Information given START
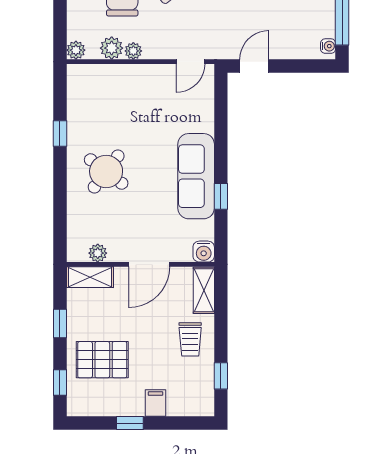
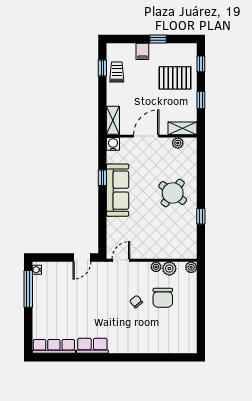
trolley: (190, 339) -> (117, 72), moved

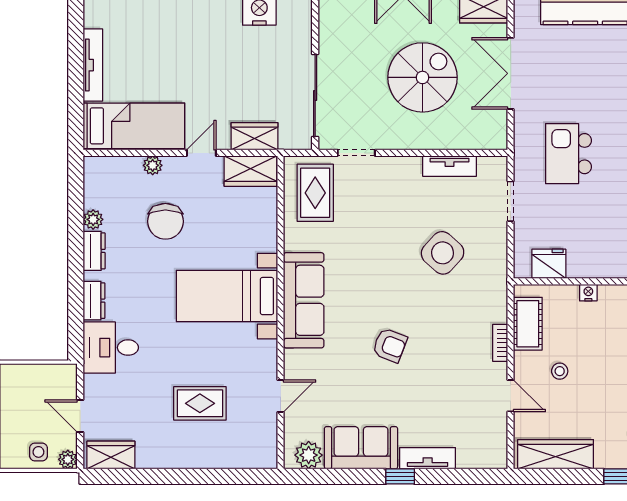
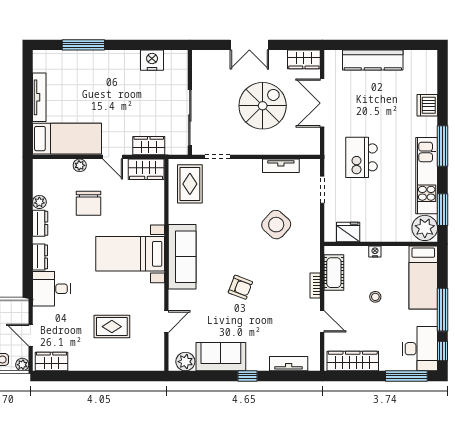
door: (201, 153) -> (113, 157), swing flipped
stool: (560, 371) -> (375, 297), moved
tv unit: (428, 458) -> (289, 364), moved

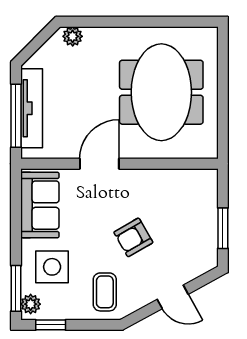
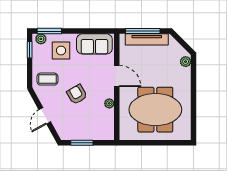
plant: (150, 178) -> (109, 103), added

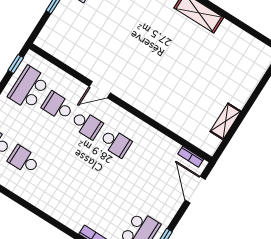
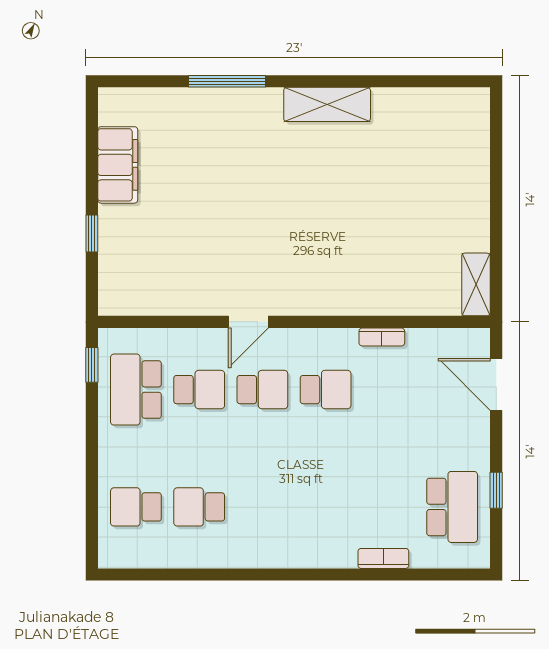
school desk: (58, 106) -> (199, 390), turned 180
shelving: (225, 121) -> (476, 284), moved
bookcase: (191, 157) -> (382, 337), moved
Information given END
§ The task: Your response should be each line that includes the word "moved", copied from the records.

§ Result of this exercise:
trolley: (190, 339) -> (117, 72), moved
stool: (560, 371) -> (375, 297), moved
tv unit: (428, 458) -> (289, 364), moved
shelving: (225, 121) -> (476, 284), moved
bookcase: (191, 157) -> (382, 337), moved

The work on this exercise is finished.